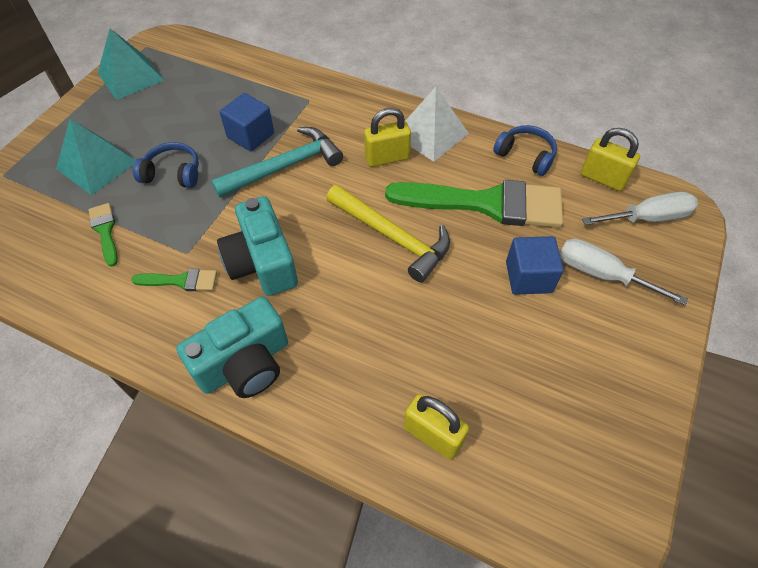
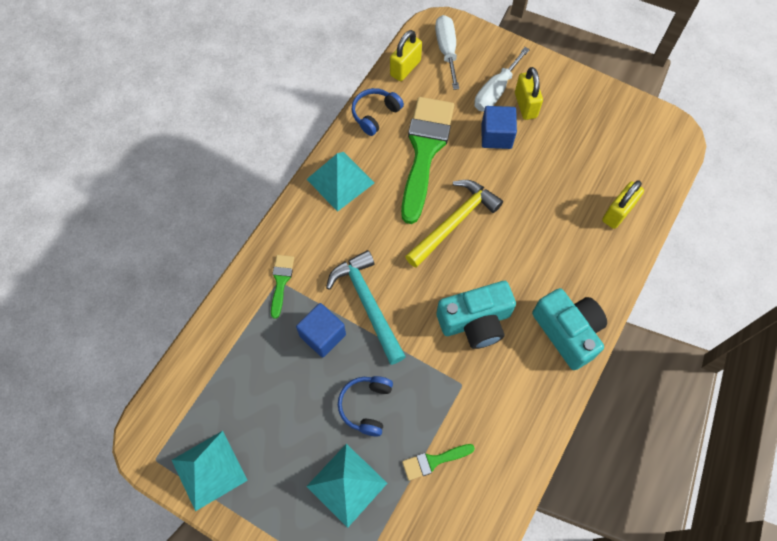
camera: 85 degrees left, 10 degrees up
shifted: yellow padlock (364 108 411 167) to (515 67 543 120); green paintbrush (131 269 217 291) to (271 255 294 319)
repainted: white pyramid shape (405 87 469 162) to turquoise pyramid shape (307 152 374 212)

[PROBLEM TO SOLVE] All the material shown above is to be copied exactly, with no pictures carried over.

[TASK ANSWER]
camera: 85 degrees left, 10 degrees up
shifted: yellow padlock (364 108 411 167) to (515 67 543 120); green paintbrush (131 269 217 291) to (271 255 294 319)
repainted: white pyramid shape (405 87 469 162) to turquoise pyramid shape (307 152 374 212)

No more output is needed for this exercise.